• _WORK INSTRUCTIONS_
Beginning with the line where "purple cross at (73, 320): rotated" appears, retype every remaining line of the data below, both the first and last included.
--- RECORDED DATA ---
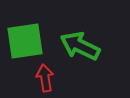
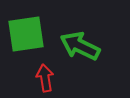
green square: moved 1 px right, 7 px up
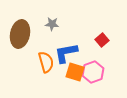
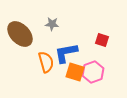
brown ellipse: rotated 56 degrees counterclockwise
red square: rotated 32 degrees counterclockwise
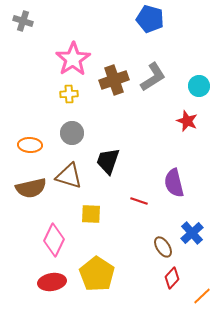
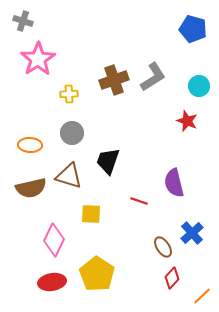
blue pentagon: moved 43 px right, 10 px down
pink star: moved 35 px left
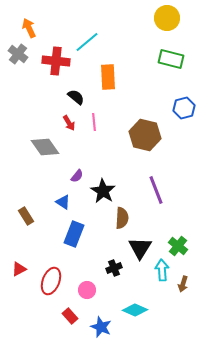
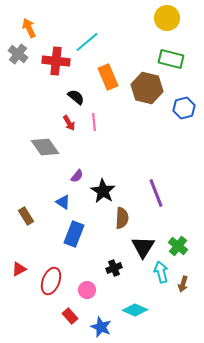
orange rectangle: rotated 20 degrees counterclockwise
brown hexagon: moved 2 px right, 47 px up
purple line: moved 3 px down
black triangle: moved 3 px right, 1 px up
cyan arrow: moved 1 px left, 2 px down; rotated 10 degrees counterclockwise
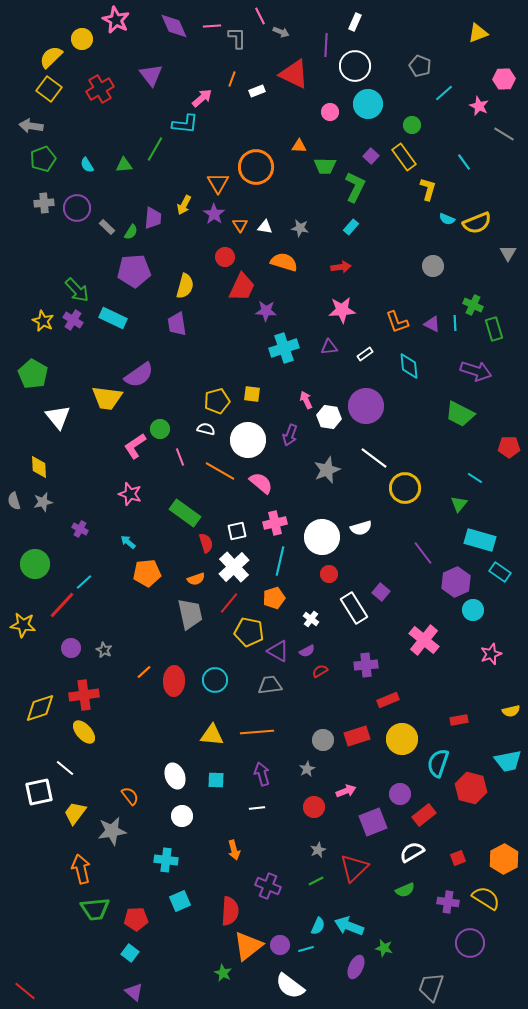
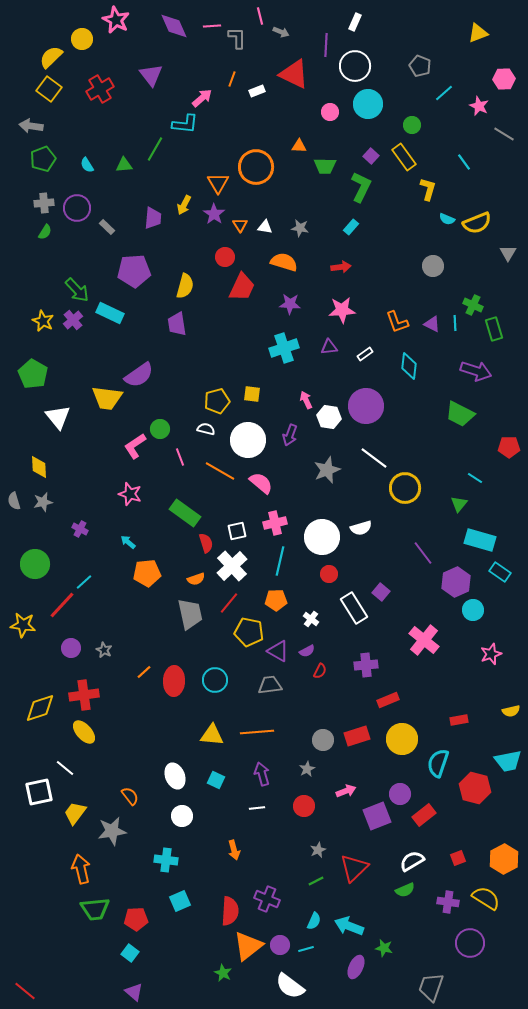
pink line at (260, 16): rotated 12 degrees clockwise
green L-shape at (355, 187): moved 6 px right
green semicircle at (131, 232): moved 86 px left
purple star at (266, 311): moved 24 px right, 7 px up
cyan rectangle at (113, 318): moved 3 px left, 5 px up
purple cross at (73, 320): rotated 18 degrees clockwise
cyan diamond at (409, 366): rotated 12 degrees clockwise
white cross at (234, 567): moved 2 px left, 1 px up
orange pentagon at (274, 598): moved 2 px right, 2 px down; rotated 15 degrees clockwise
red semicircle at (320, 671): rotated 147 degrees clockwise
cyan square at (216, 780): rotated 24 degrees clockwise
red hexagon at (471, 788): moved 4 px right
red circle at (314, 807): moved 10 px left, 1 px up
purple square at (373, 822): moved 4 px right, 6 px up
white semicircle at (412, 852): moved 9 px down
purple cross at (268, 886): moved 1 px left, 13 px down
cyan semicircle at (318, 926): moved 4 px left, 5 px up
---
• _REPLY_
purple cross at (73, 320): rotated 18 degrees clockwise
cyan diamond at (409, 366): rotated 12 degrees clockwise
white cross at (234, 567): moved 2 px left, 1 px up
orange pentagon at (274, 598): moved 2 px right, 2 px down; rotated 15 degrees clockwise
red semicircle at (320, 671): rotated 147 degrees clockwise
cyan square at (216, 780): rotated 24 degrees clockwise
red hexagon at (471, 788): moved 4 px right
red circle at (314, 807): moved 10 px left, 1 px up
purple square at (373, 822): moved 4 px right, 6 px up
white semicircle at (412, 852): moved 9 px down
purple cross at (268, 886): moved 1 px left, 13 px down
cyan semicircle at (318, 926): moved 4 px left, 5 px up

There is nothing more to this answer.